Object matching data:
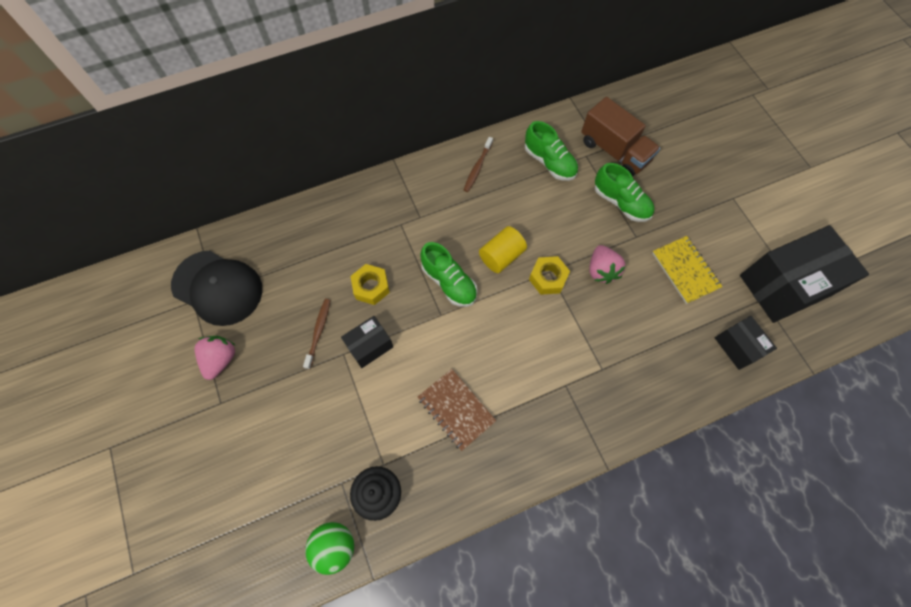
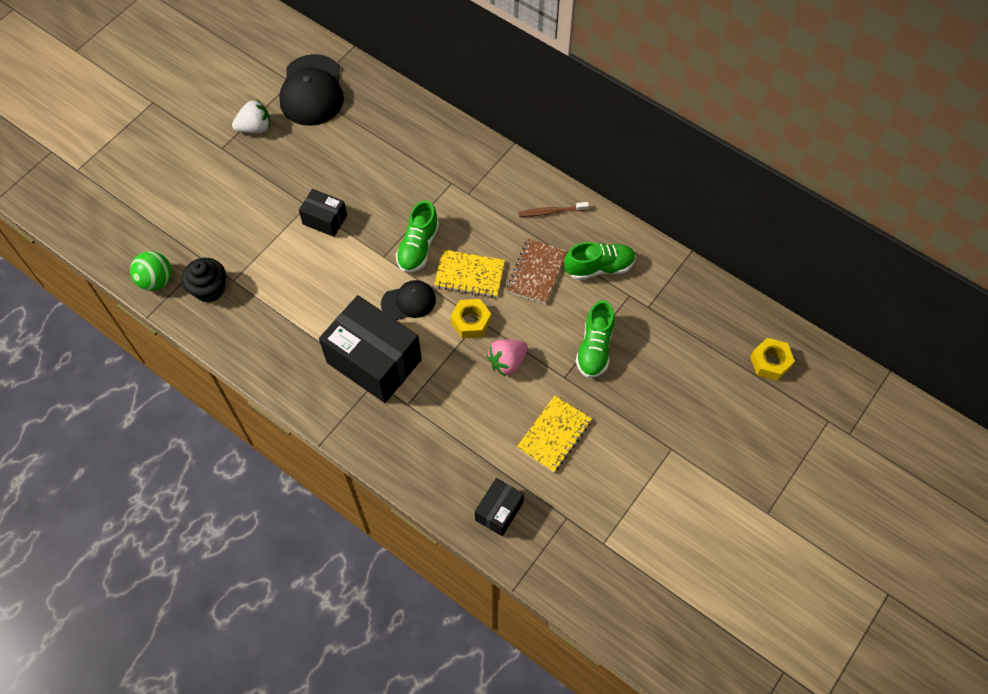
camera: 60 degrees right, 5 degrees down
(221, 359) = (255, 128): pink strawberry -> white strawberry
(318, 332) = (316, 178): brown toothbrush -> none
(371, 287) = (377, 193): yellow nut -> yellow nut (770, 362)
(456, 409) = (306, 309): brown notebook -> brown notebook (536, 272)
(500, 317) = (408, 301): none -> black cap
(501, 256) = (469, 275): yellow cylinder -> yellow notebook
(549, 162) = (599, 267): green shoe -> green shoe turned 120 degrees counterclockwise
(614, 151) = (652, 317): brown truck -> none
(785, 285) = (596, 533): black box -> black box (374, 361)

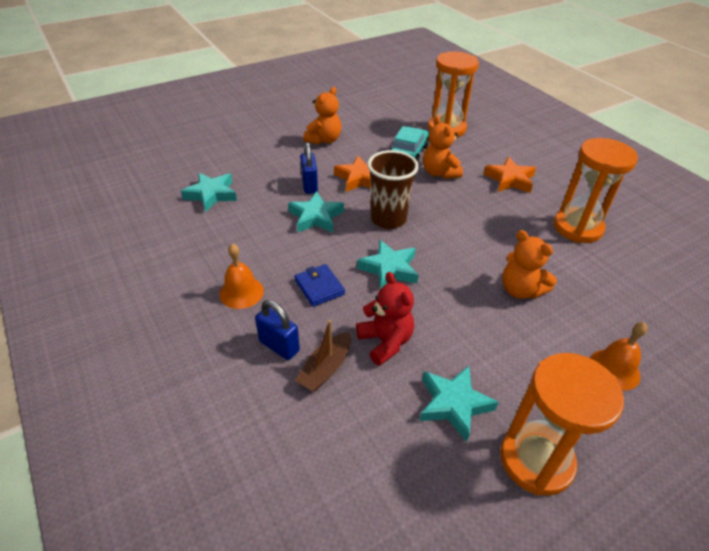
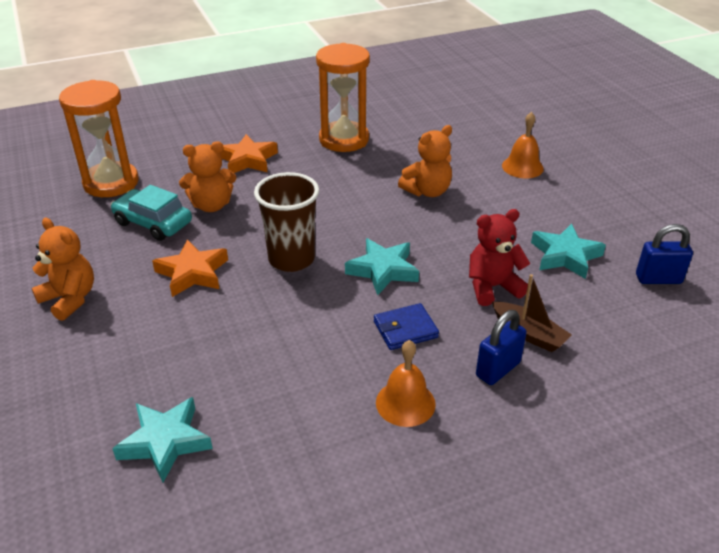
camera: 80 degrees left, 5 degrees down
(309, 185) = (188, 324): blue padlock -> blue padlock (658, 279)
(316, 217) = (266, 322): turquoise star -> none
(536, 460) = (613, 224): orange hourglass -> none

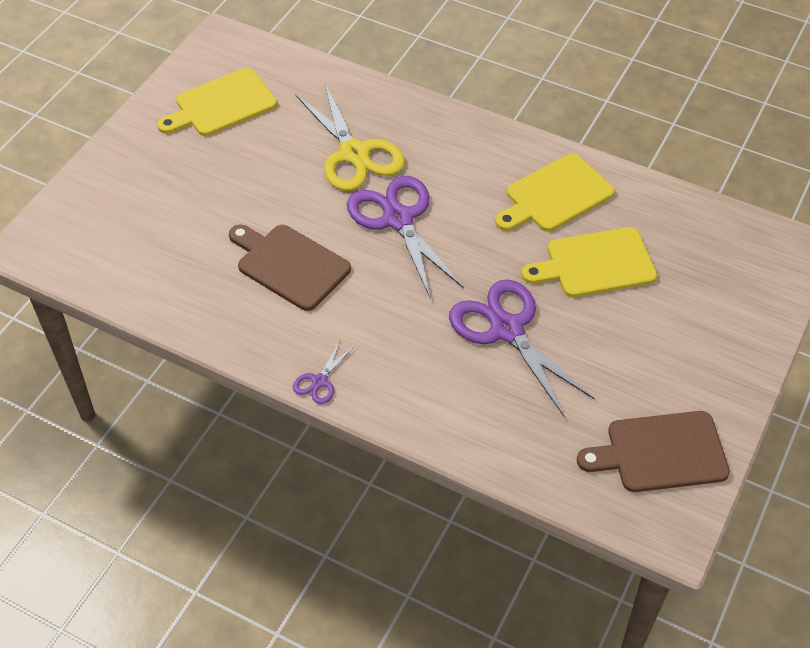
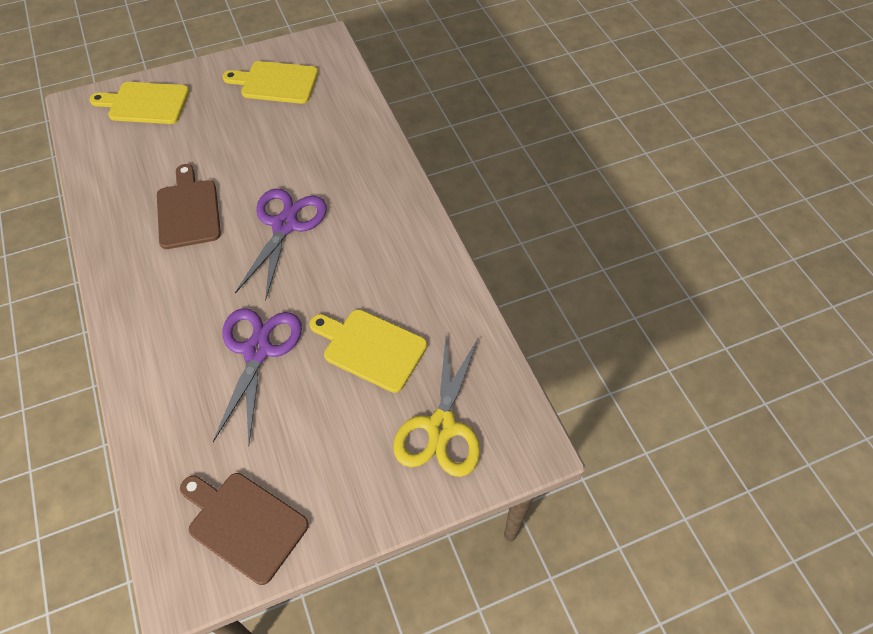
camera: 40 degrees right, 5 degrees up
(319, 381) = (112, 299): purple scissors -> none
(354, 154) = (312, 163): yellow scissors -> yellow scissors (441, 427)
(555, 195) = (404, 279): yellow cutting board -> yellow cutting board (145, 103)

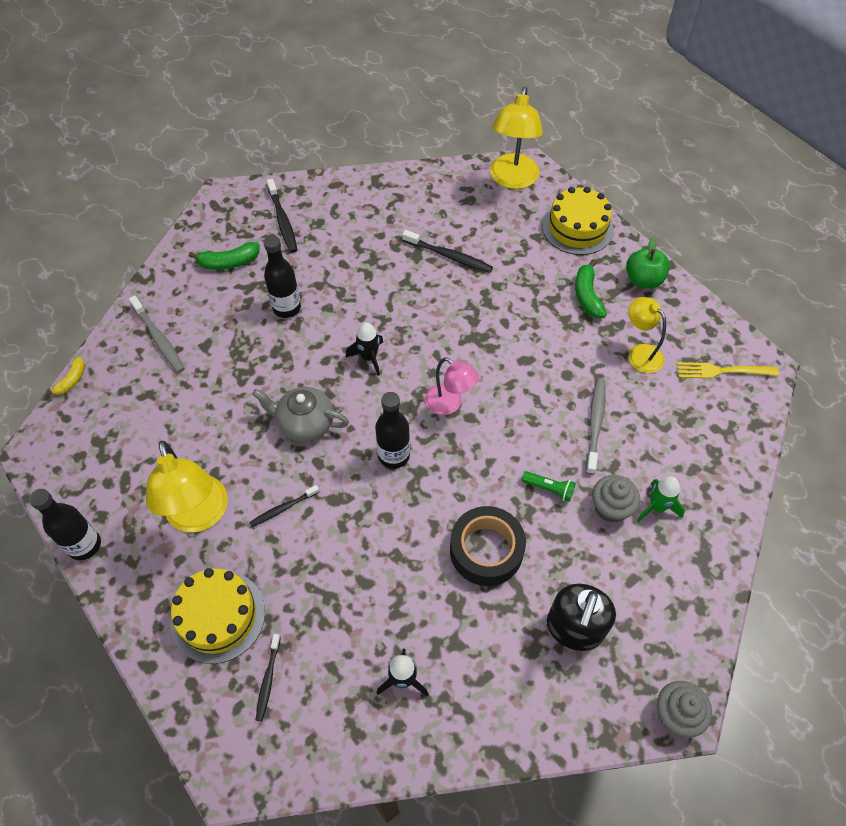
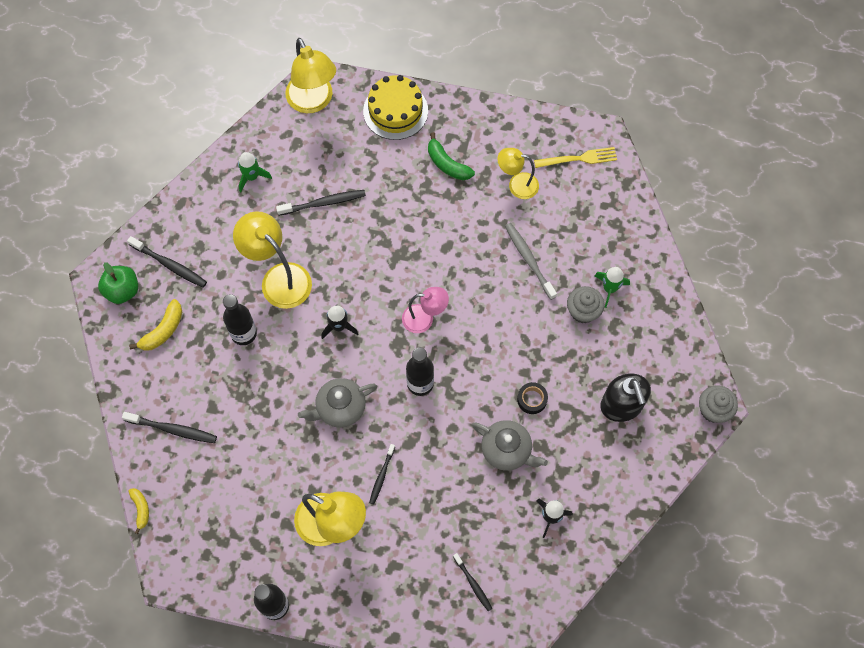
camera: 40 degrees left, 10 degrees up
(159, 339) = (172, 429): grey toothbrush -> black toothbrush
(218, 616) = (406, 574): yellow cake -> none
(229, 262) = (163, 330): green banana -> yellow banana
(356, 286) = (279, 278): none -> yellow lamp
(409, 201) = (252, 177): none -> green rocket
(419, 578) = (507, 450): none -> grey teapot
(486, 550) = (532, 399): black tape -> black tape, size x0.51
(549, 489) = (536, 328): green flashlight -> none
(643, 280) = (475, 123): green apple -> green apple (122, 290)
(722, 371) = (578, 158): yellow fork -> yellow fork turned 150 degrees counterclockwise

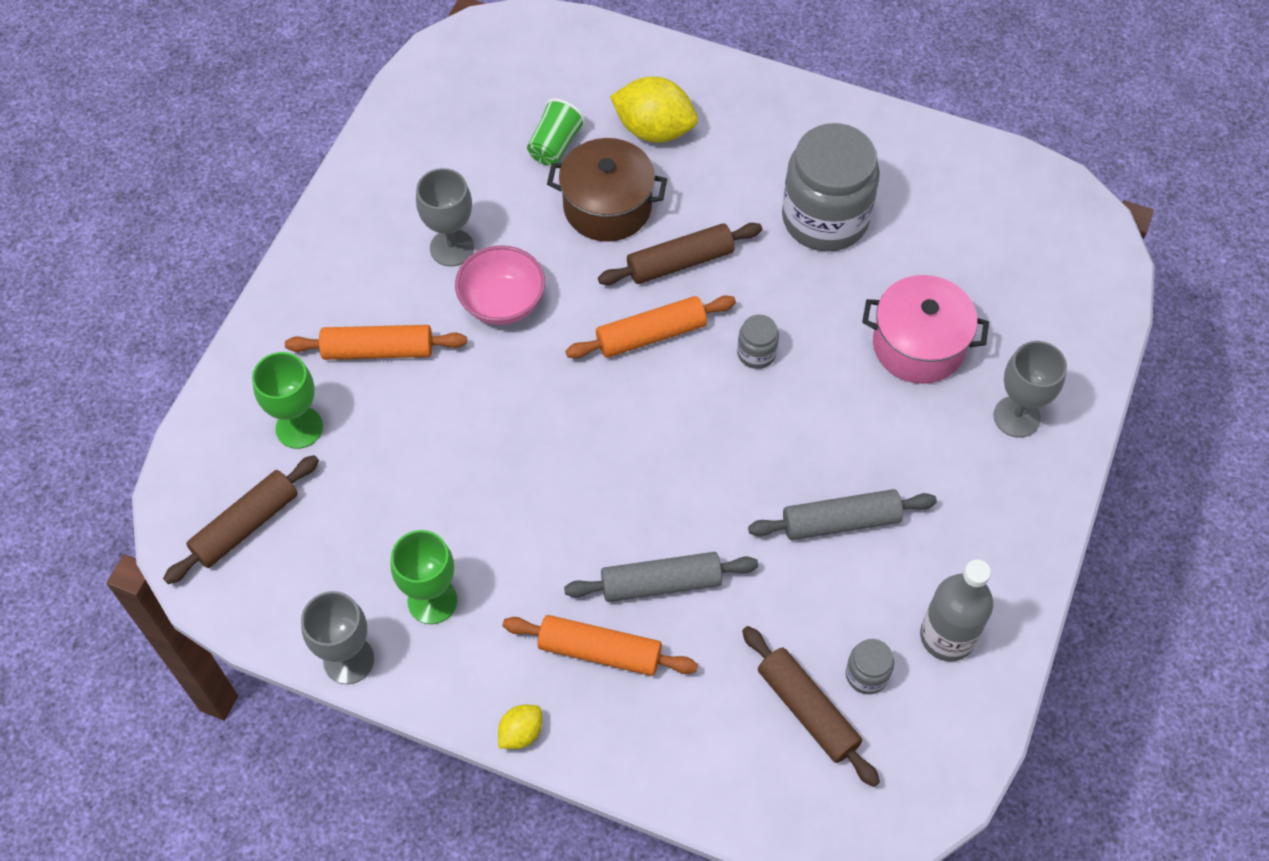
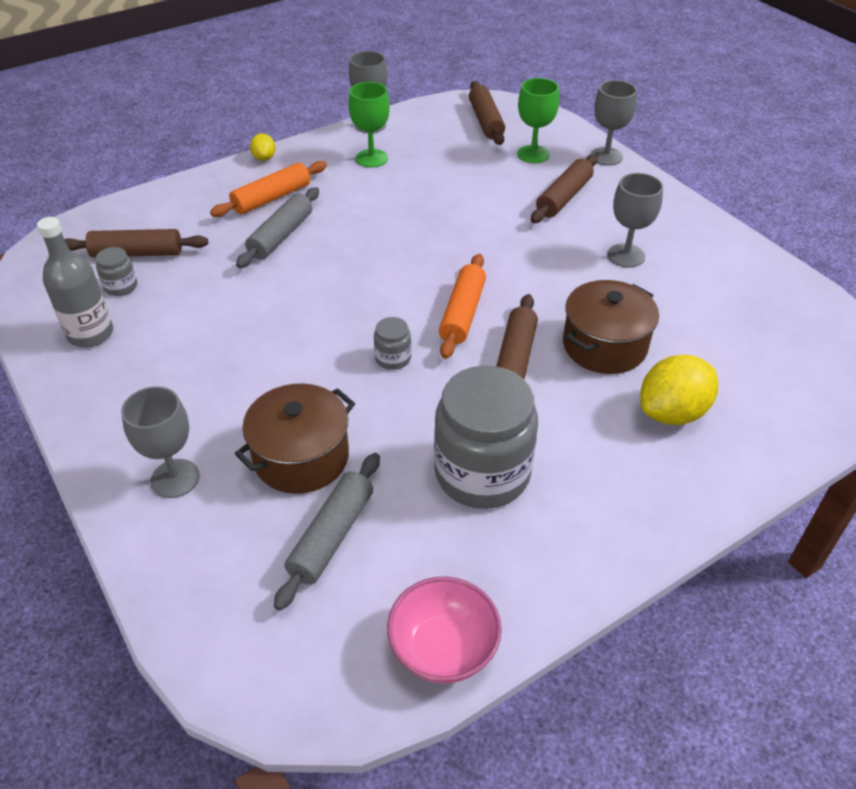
camera: 125 degrees right, 15 degrees down
(253, 350) = (606, 156): none -> grey goblet
(378, 350) = (564, 197): orange rolling pin -> brown rolling pin
(502, 303) = (556, 259): pink bowl -> pink bowl (443, 648)
(555, 145) = (694, 346): green cup -> none
(840, 521) = (222, 329): grey rolling pin -> grey rolling pin (332, 536)
(918, 345) = (301, 457): pink pot -> brown pot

= Task brief =
For the word "turned", find all matching lines in the entries above and copy them out.

= Task response =
(549, 162) = (599, 267): green shoe -> green shoe turned 120 degrees counterclockwise
(722, 371) = (578, 158): yellow fork -> yellow fork turned 150 degrees counterclockwise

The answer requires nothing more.